The expected output is the full data, repeated exactly, without pictures.

⟨

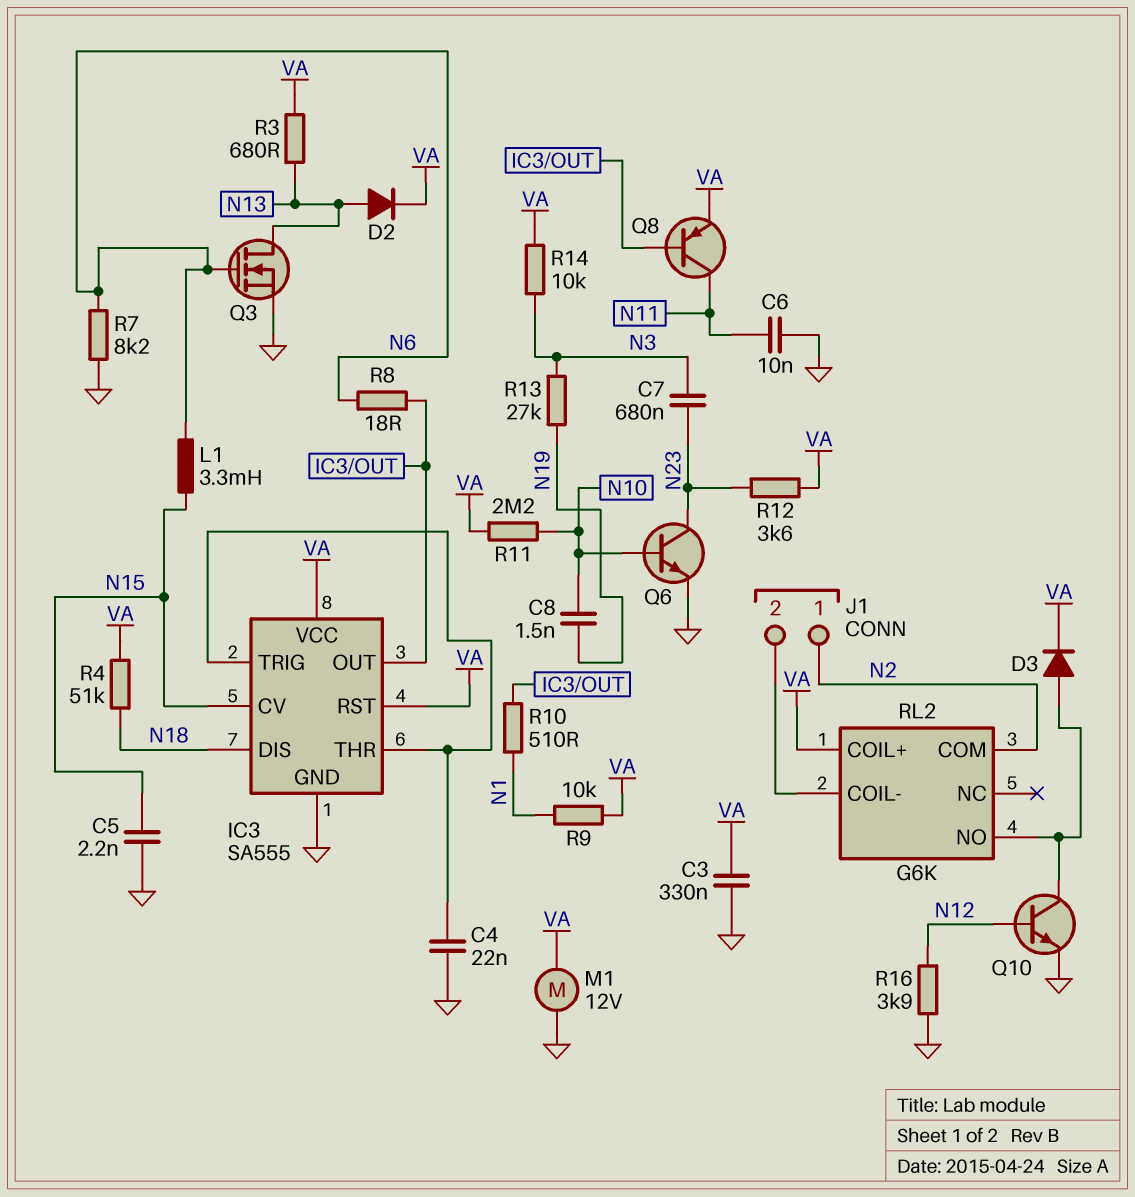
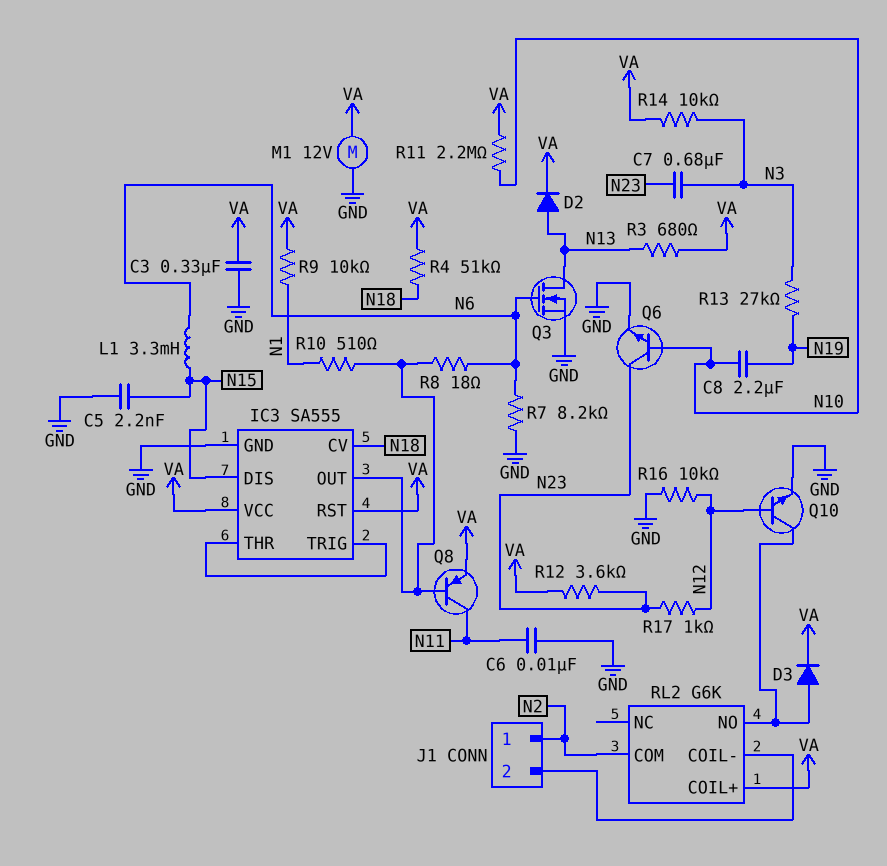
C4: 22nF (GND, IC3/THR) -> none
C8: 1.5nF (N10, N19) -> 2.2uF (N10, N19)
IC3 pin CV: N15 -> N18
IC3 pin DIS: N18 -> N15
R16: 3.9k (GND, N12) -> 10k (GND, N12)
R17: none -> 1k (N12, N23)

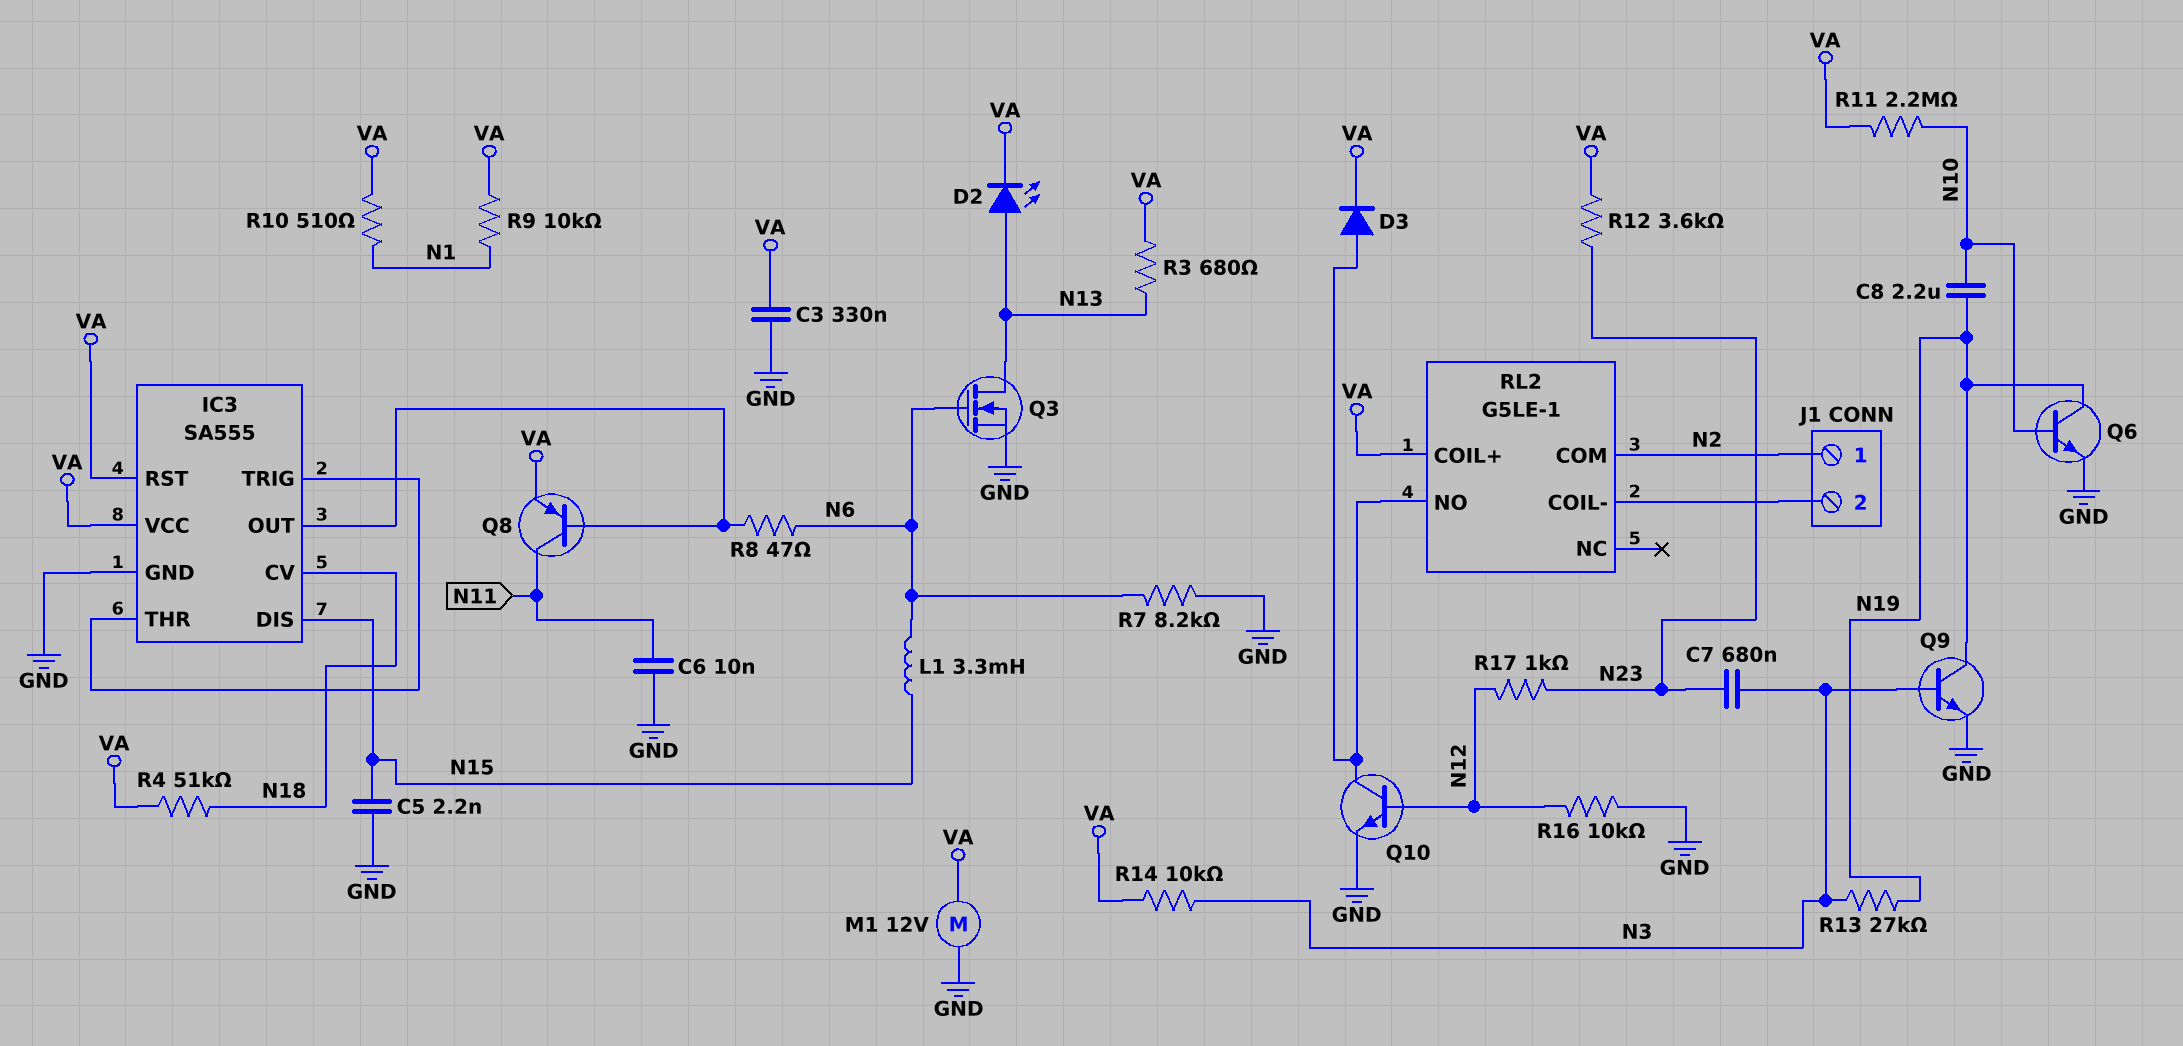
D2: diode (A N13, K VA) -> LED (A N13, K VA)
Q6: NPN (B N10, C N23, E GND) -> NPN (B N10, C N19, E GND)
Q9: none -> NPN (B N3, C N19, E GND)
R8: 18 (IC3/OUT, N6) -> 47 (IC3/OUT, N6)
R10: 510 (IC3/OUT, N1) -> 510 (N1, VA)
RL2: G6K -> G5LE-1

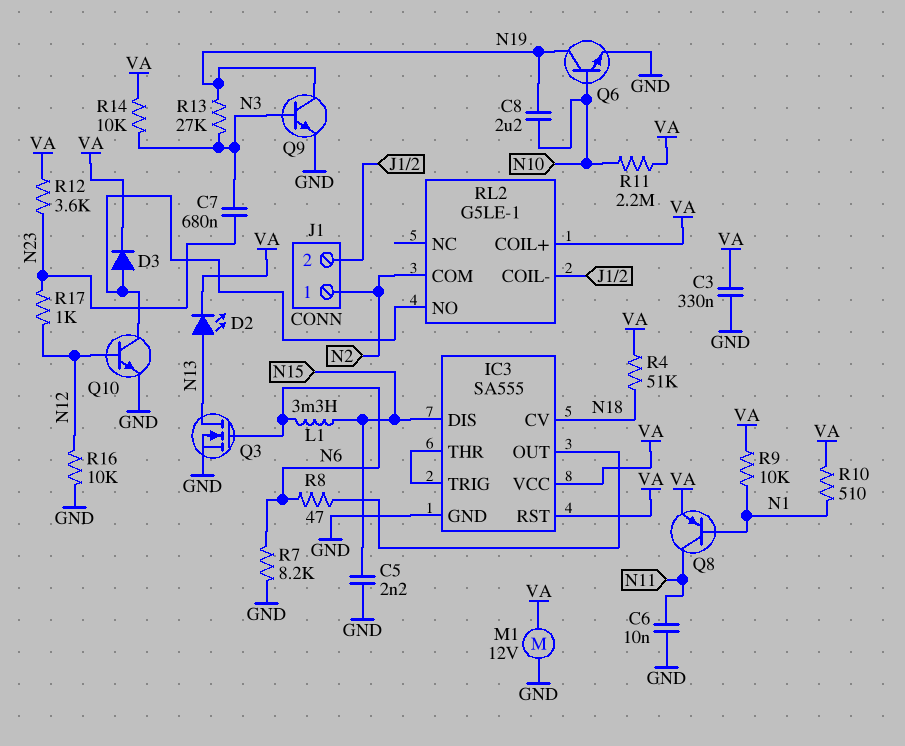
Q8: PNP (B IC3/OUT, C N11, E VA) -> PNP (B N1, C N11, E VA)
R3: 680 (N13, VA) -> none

⟩

#### EXPECTED ANSWER:
C4: 22nF (GND, IC3/THR) -> none
C8: 1.5nF (N10, N19) -> 2.2uF (N10, N19)
IC3 pin CV: N15 -> N18
IC3 pin DIS: N18 -> N15
R16: 3.9k (GND, N12) -> 10k (GND, N12)
R17: none -> 1k (N12, N23)

D2: diode (A N13, K VA) -> LED (A N13, K VA)
Q6: NPN (B N10, C N23, E GND) -> NPN (B N10, C N19, E GND)
Q9: none -> NPN (B N3, C N19, E GND)
R8: 18 (IC3/OUT, N6) -> 47 (IC3/OUT, N6)
R10: 510 (IC3/OUT, N1) -> 510 (N1, VA)
RL2: G6K -> G5LE-1

Q8: PNP (B IC3/OUT, C N11, E VA) -> PNP (B N1, C N11, E VA)
R3: 680 (N13, VA) -> none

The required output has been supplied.